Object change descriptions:
========================================================================

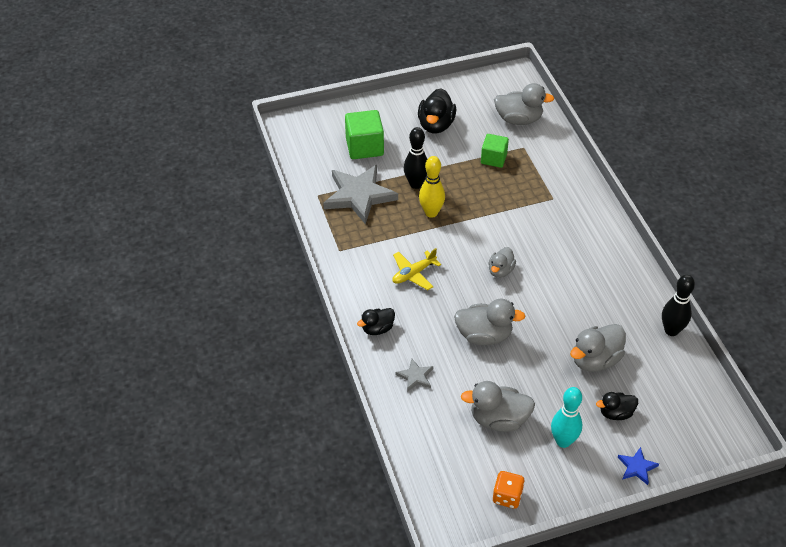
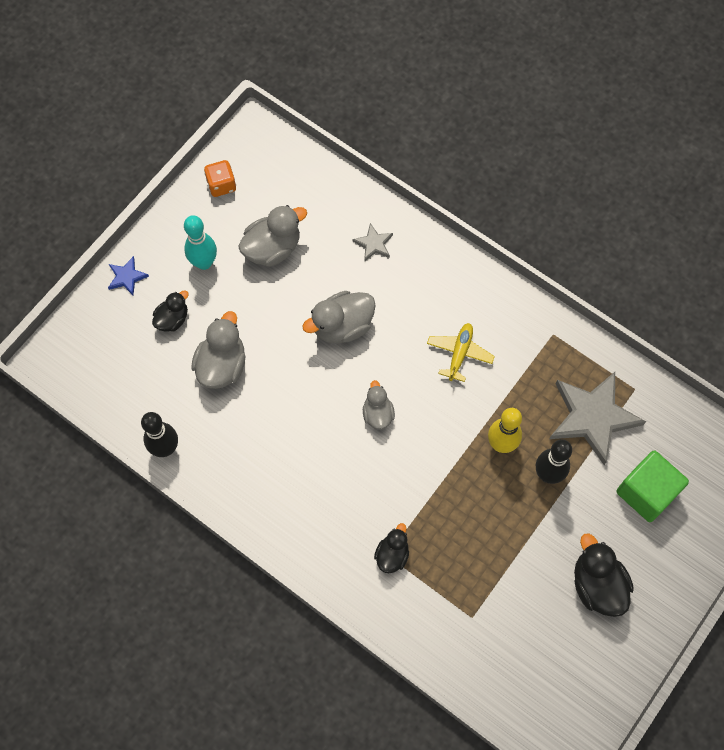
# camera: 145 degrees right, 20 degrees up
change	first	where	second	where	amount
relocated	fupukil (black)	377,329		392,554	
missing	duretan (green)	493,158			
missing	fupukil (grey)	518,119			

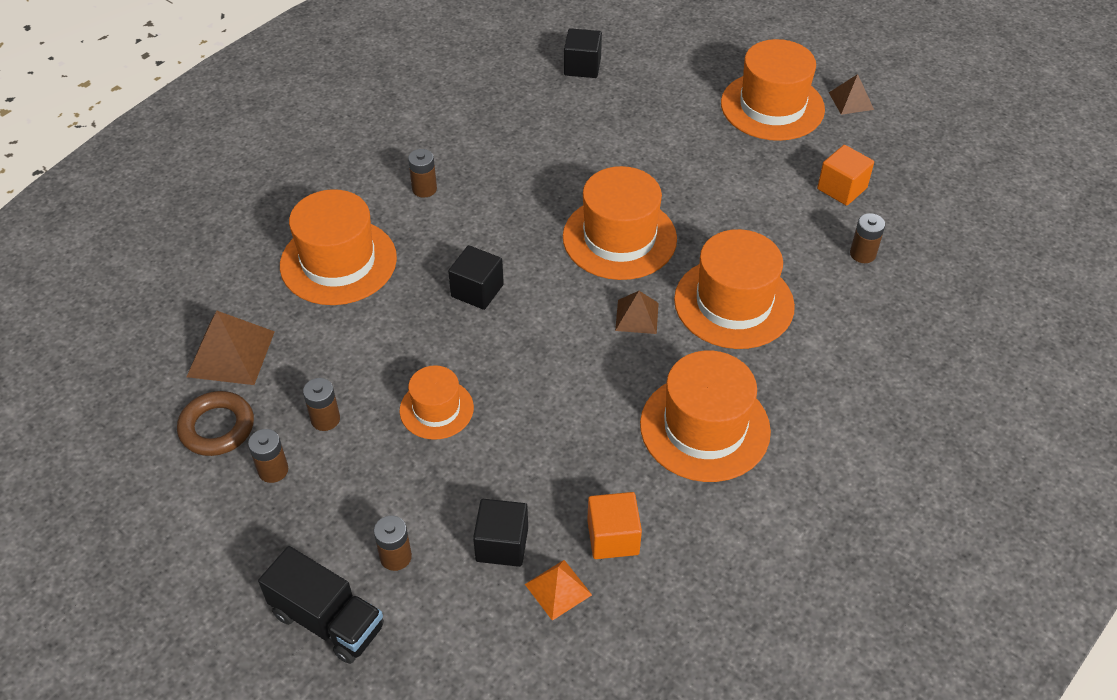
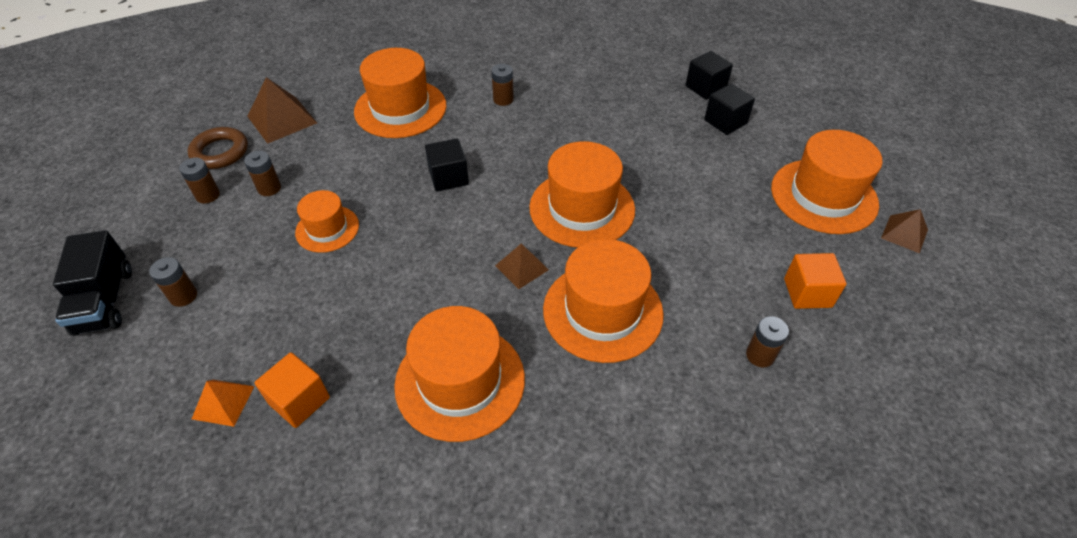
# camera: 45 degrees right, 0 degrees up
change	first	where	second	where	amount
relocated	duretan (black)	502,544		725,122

========================================================================

Task brief >>
Every entry belongs in the answer exactly as written, but no picture does.

Written response >>
# camera: 145 degrees right, 20 degrees up
change	first	where	second	where	amount
relocated	fupukil (black)	377,329		392,554	
missing	duretan (green)	493,158			
missing	fupukil (grey)	518,119			

# camera: 45 degrees right, 0 degrees up
change	first	where	second	where	amount
relocated	duretan (black)	502,544		725,122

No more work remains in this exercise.